• **THE PROBLEM**: Print out each entry below in full, exactly as given, excluding pictures.

^^^^

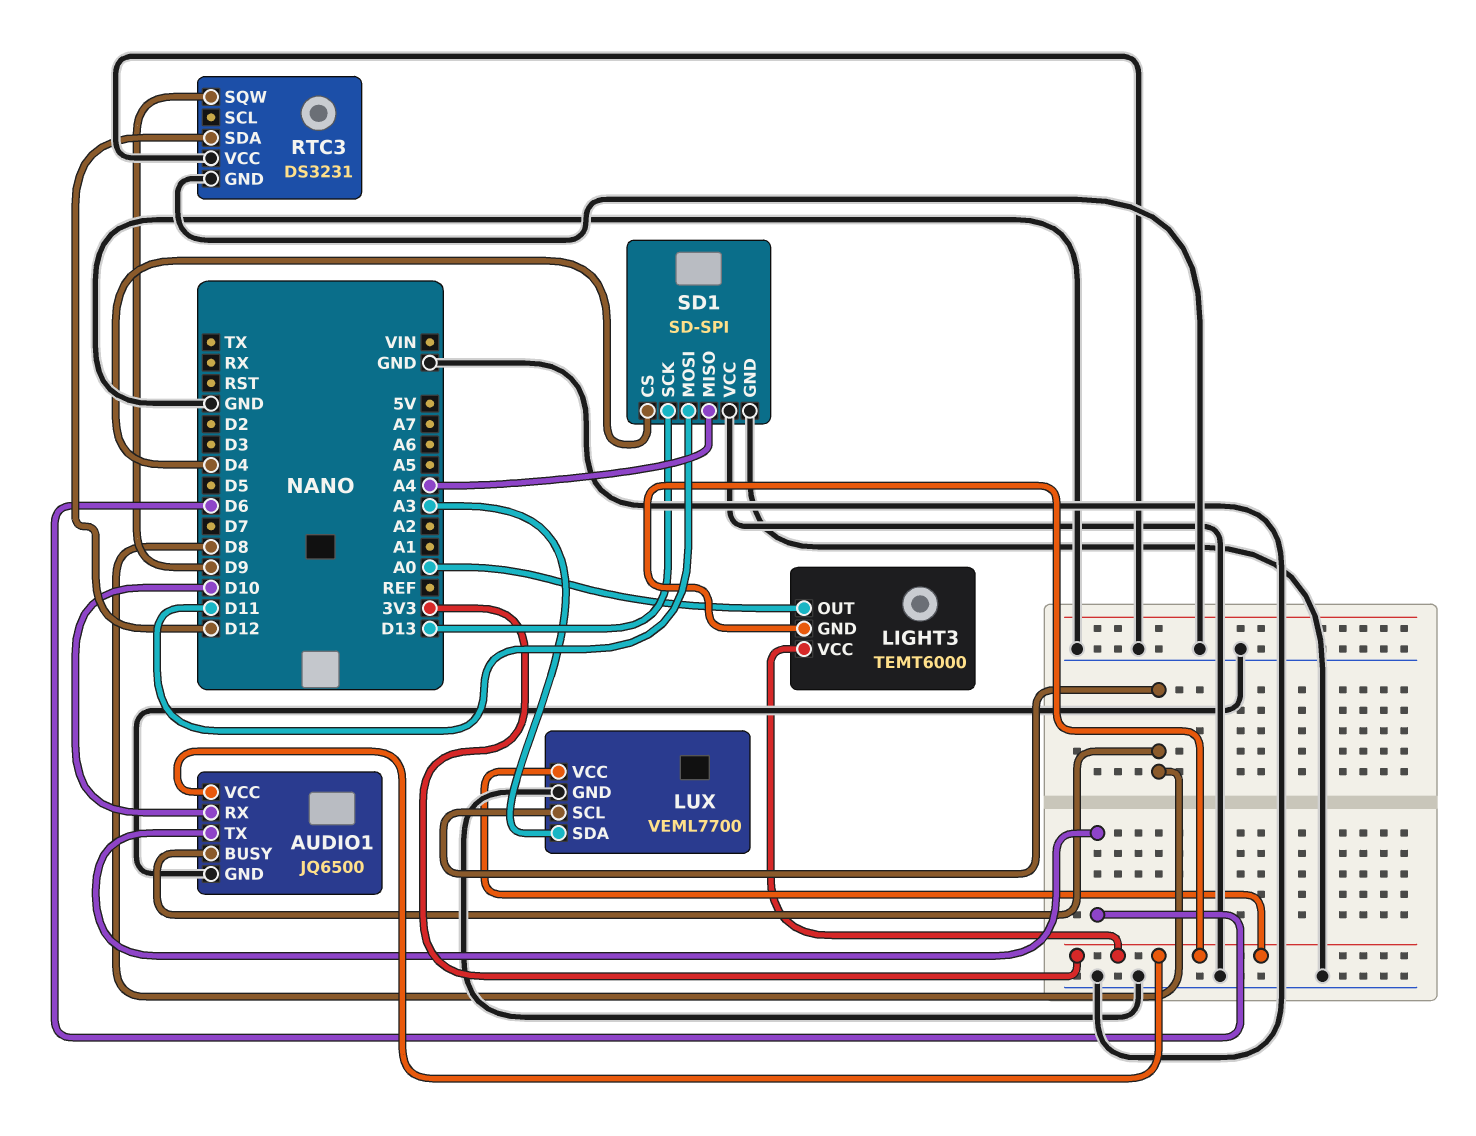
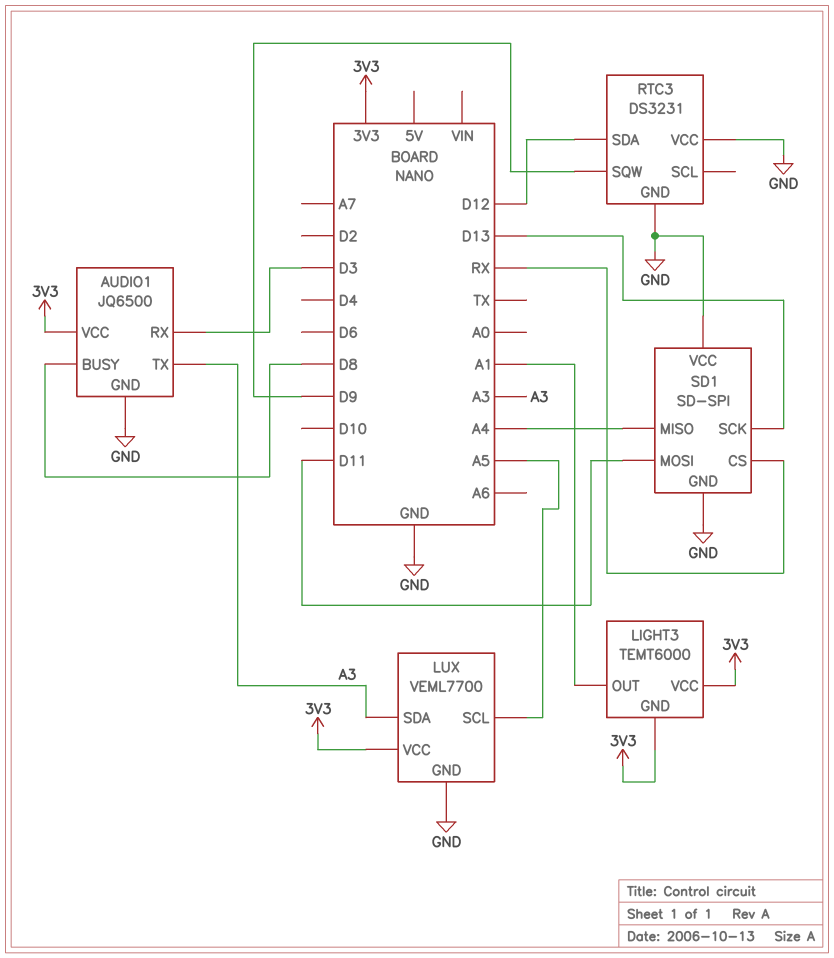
AUDIO1 pin RX: D10 -> D3
AUDIO1 pin TX: D6 -> A3
LIGHT3 pin OUT: A0 -> A1
LUX pin SCL: D8 -> A5
SD1 pin CS: D4 -> RX

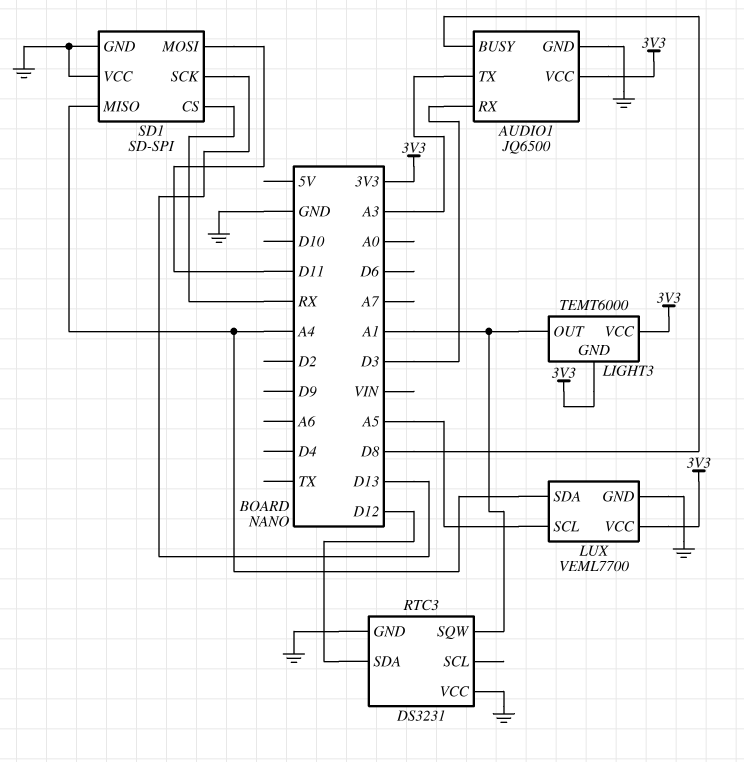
LUX pin SDA: A3 -> A4
RTC3 pin SQW: D9 -> A1

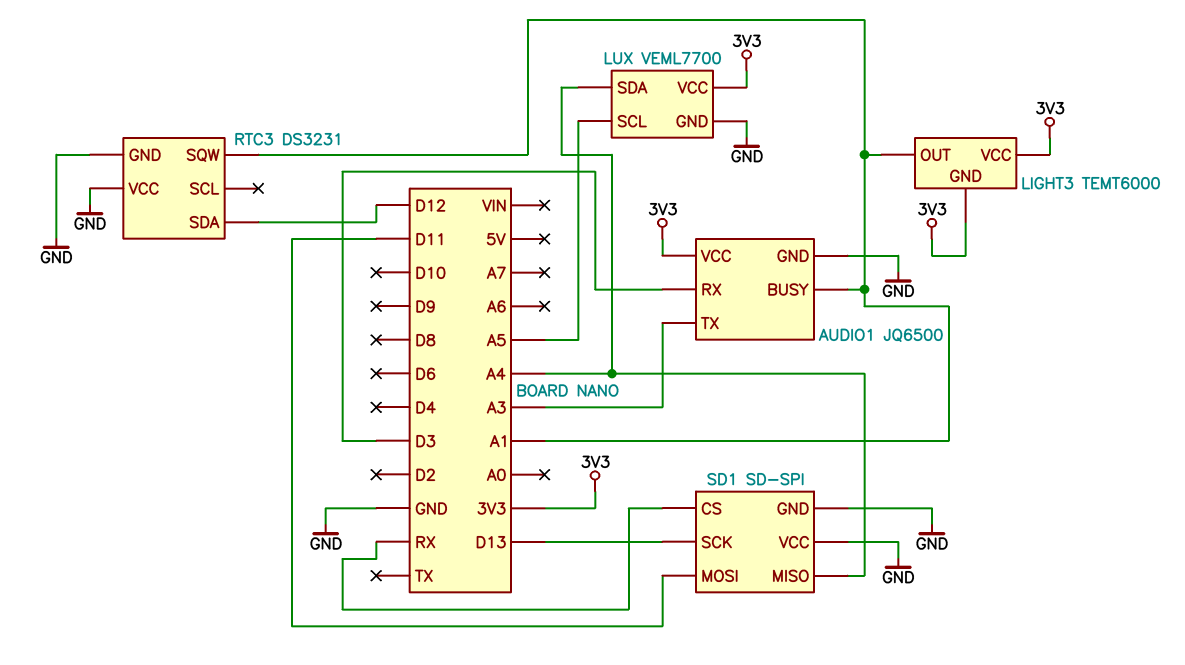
AUDIO1 pin BUSY: D8 -> A1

^^^^

• **ANSWER SPACE**:
AUDIO1 pin RX: D10 -> D3
AUDIO1 pin TX: D6 -> A3
LIGHT3 pin OUT: A0 -> A1
LUX pin SCL: D8 -> A5
SD1 pin CS: D4 -> RX

LUX pin SDA: A3 -> A4
RTC3 pin SQW: D9 -> A1

AUDIO1 pin BUSY: D8 -> A1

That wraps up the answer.